■ Collected material:
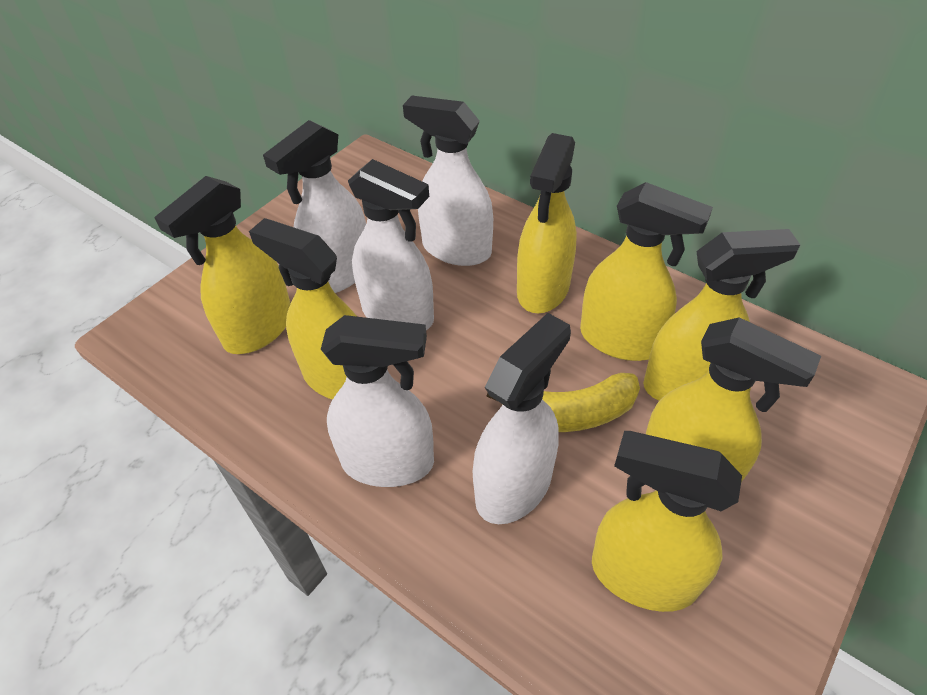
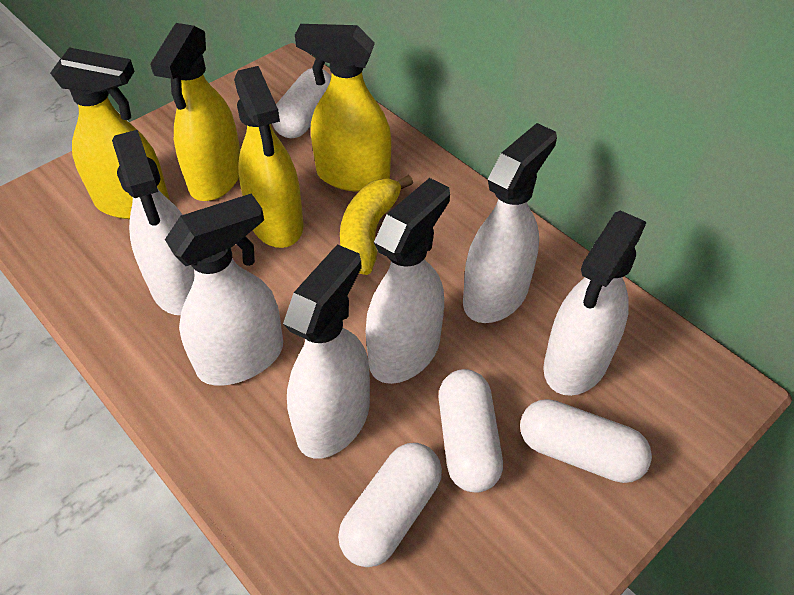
white capsule: 0 -> 4
white spray bottle: 5 -> 6
yellow spray bottle: 7 -> 4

■ Exercise:
Output each of the lines above exactly, apart from the images.

■ Result of this exercise:
white capsule: 0 -> 4
white spray bottle: 5 -> 6
yellow spray bottle: 7 -> 4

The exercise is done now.